# AVAILABLE DATA
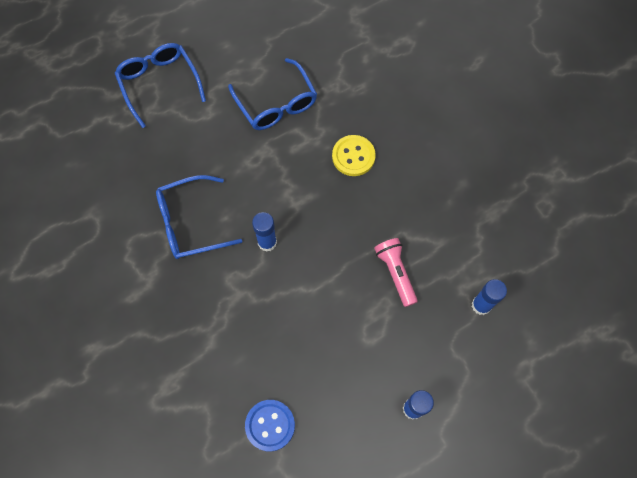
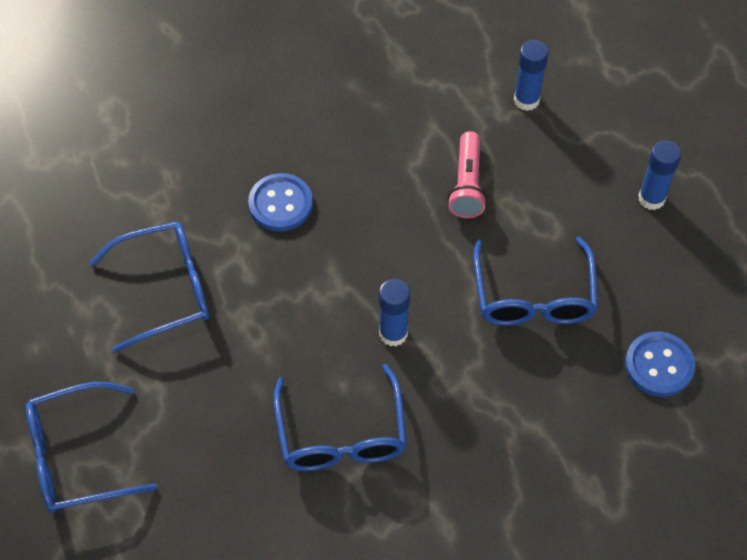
camera: 80 degrees left, 10 degrees down
(311, 330) = (533, 296): none -> blue glasses
(353, 156) = (280, 204): yellow button -> blue button
(395, 273) = (467, 184): pink flashlight -> pink flashlight turned 75 degrees counterclockwise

# WHAT THE TASK REQUIRES
Reproduce the listing in full and exactly, excluding any pictures it holds.

# EXERCISE OUTPUT
camera: 80 degrees left, 10 degrees down
(311, 330) = (533, 296): none -> blue glasses
(353, 156) = (280, 204): yellow button -> blue button
(395, 273) = (467, 184): pink flashlight -> pink flashlight turned 75 degrees counterclockwise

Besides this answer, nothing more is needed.